__Problema proposto__:
Extraia todas as linhas abaixo sem nenhuma alteração, deixando as imagens fora da resposta.

==== Os dados

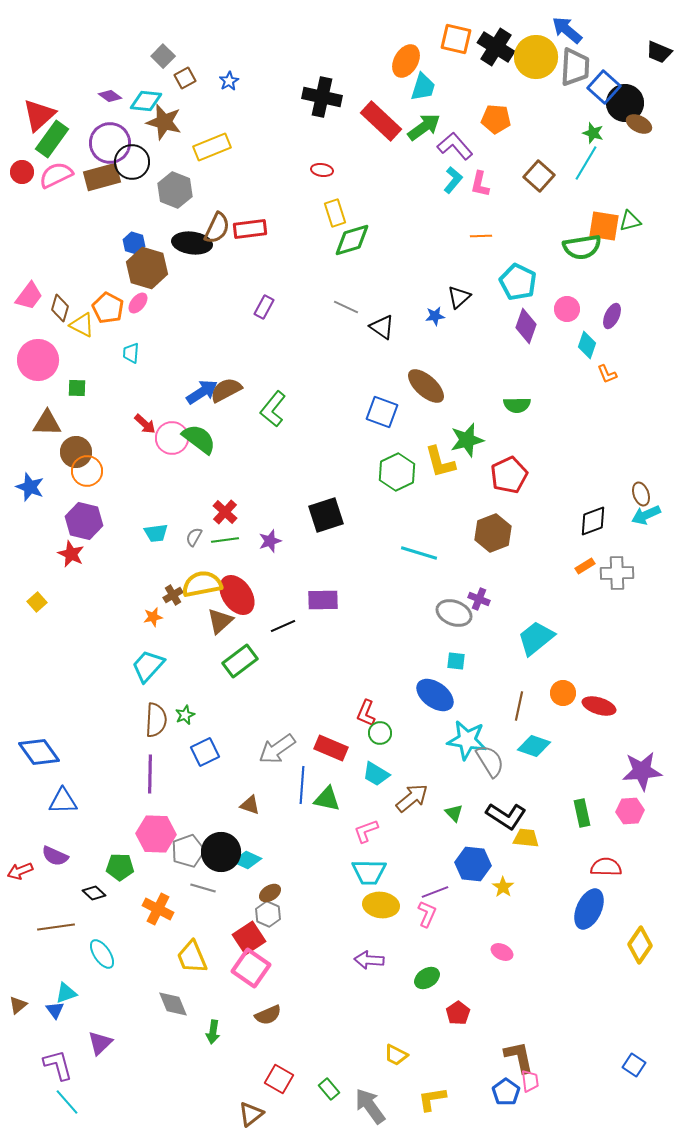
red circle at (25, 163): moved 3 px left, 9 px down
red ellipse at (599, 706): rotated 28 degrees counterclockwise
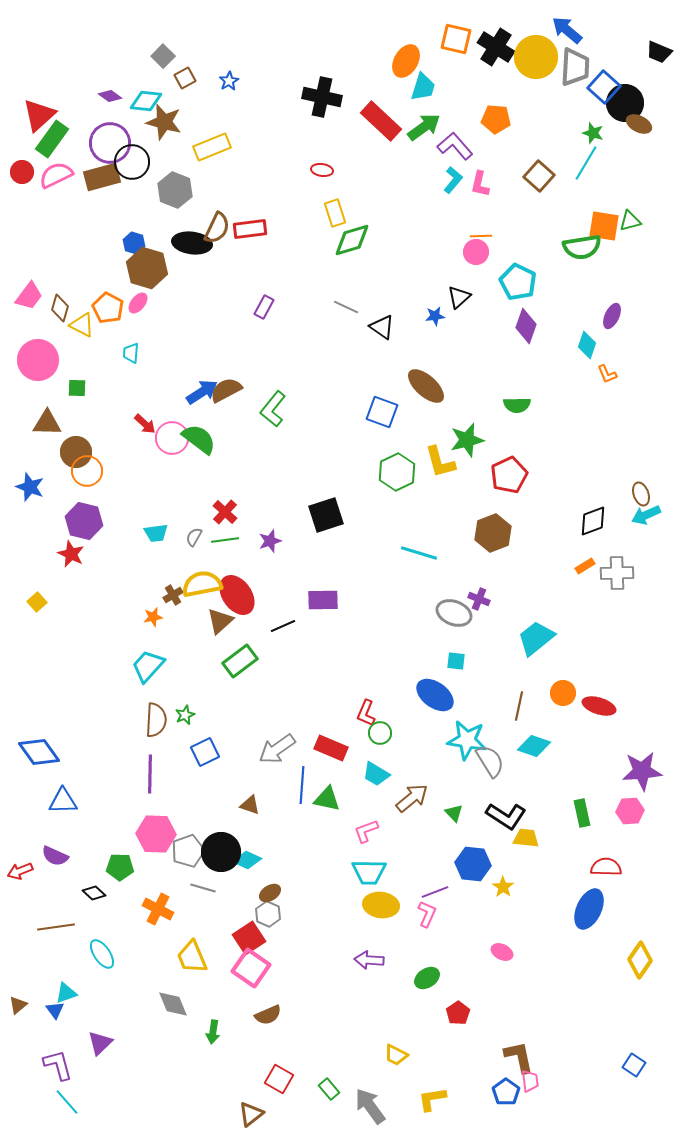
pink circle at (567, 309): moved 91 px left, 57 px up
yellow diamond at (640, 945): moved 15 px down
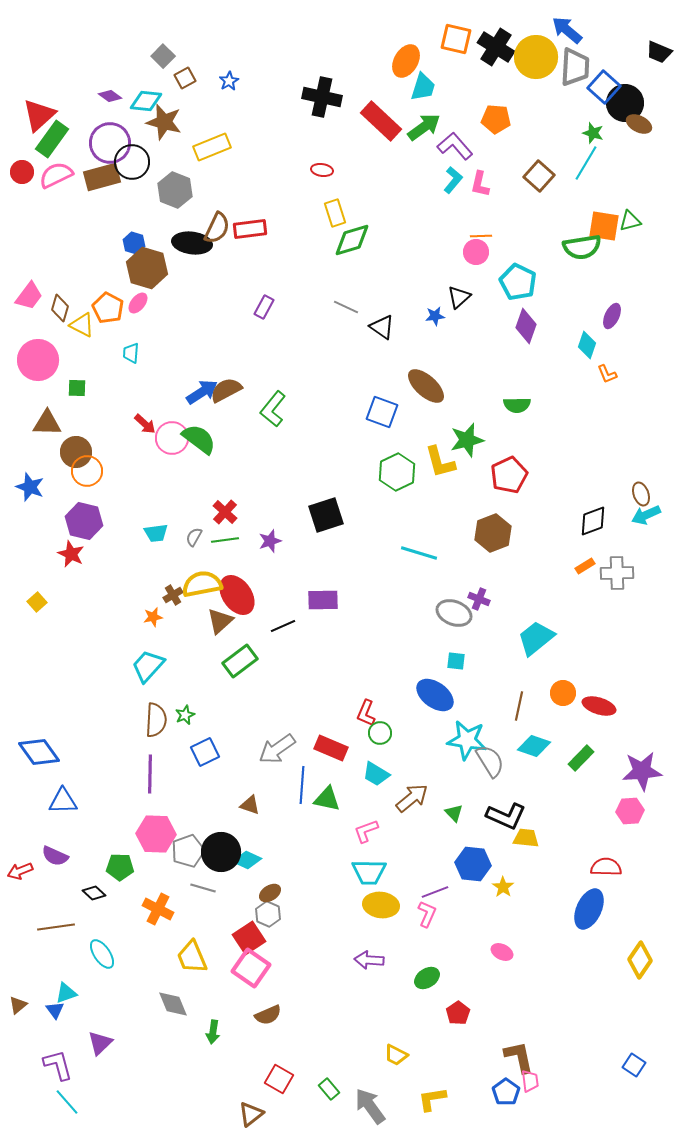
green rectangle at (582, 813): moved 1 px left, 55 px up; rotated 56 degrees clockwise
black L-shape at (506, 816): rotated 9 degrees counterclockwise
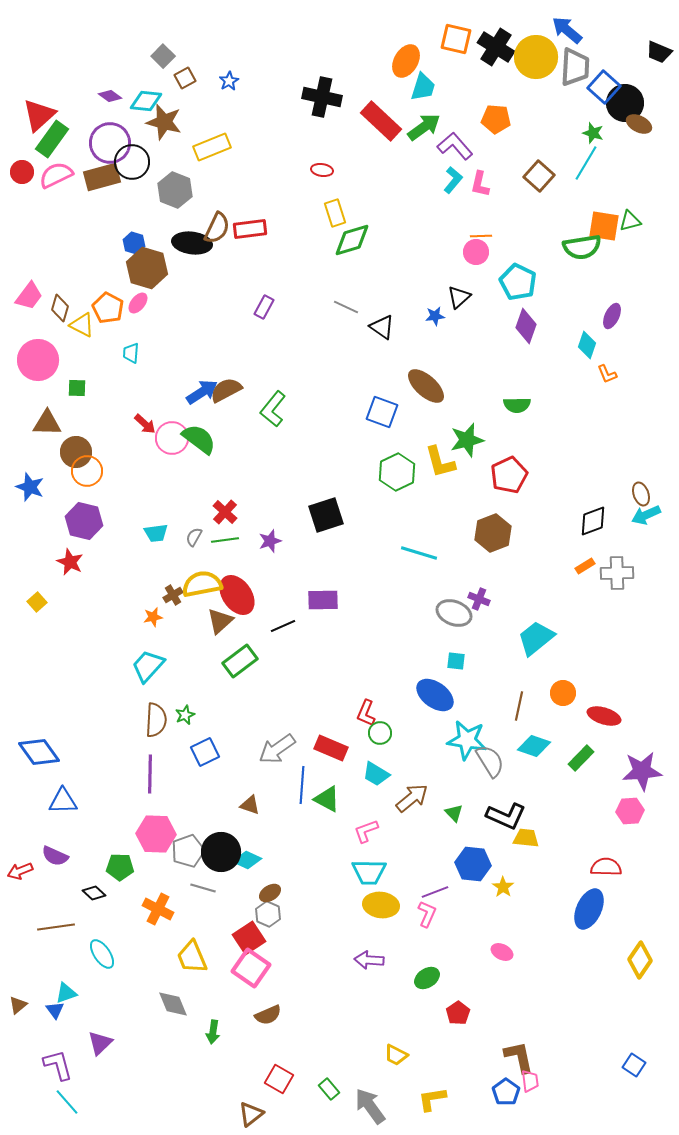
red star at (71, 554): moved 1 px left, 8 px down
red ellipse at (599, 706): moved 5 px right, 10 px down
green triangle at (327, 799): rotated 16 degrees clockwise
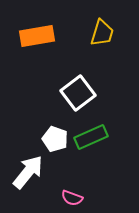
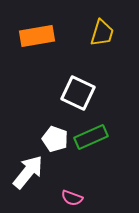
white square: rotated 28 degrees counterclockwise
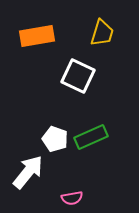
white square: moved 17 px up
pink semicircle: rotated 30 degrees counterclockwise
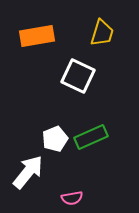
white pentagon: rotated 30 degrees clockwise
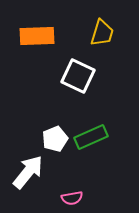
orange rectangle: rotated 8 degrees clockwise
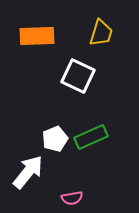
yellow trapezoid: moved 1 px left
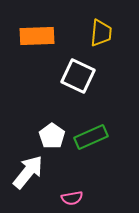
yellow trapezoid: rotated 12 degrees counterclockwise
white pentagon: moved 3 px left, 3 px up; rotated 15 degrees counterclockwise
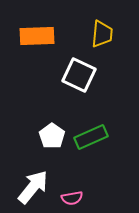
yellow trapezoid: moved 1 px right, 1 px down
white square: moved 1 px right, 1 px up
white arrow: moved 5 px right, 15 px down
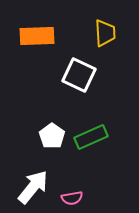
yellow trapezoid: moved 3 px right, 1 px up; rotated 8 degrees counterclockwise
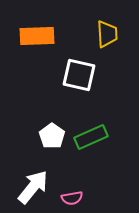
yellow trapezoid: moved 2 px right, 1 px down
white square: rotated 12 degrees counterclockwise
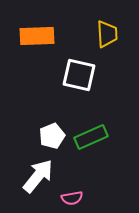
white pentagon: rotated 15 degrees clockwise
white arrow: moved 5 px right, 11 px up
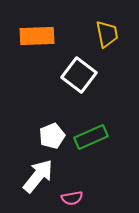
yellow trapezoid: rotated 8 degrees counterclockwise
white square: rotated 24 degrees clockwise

========

__Resultado final__:
red circle at (25, 163): moved 3 px left, 9 px down
red ellipse at (599, 706): rotated 28 degrees counterclockwise
pink circle at (567, 309): moved 91 px left, 57 px up
yellow diamond at (640, 945): moved 15 px down
green rectangle at (582, 813): moved 1 px left, 55 px up; rotated 56 degrees clockwise
black L-shape at (506, 816): rotated 9 degrees counterclockwise
red star at (71, 554): moved 1 px left, 8 px down
red ellipse at (599, 706): moved 5 px right, 10 px down
green triangle at (327, 799): rotated 16 degrees clockwise
white square: rotated 28 degrees counterclockwise
white square: moved 17 px up
pink semicircle: rotated 30 degrees counterclockwise
white pentagon: rotated 30 degrees clockwise
orange rectangle: rotated 8 degrees clockwise
yellow trapezoid: moved 1 px left
yellow trapezoid: rotated 12 degrees counterclockwise
white pentagon: moved 3 px left, 3 px up; rotated 15 degrees counterclockwise
yellow trapezoid: moved 1 px right, 1 px down
white square: moved 1 px right, 1 px up
white arrow: moved 5 px right, 15 px down
yellow trapezoid: moved 3 px right, 1 px up; rotated 8 degrees counterclockwise
yellow trapezoid: moved 2 px right, 1 px down
white square: rotated 12 degrees counterclockwise
white pentagon: rotated 15 degrees clockwise
white arrow: moved 5 px right, 11 px up
yellow trapezoid: rotated 8 degrees counterclockwise
white square: rotated 24 degrees clockwise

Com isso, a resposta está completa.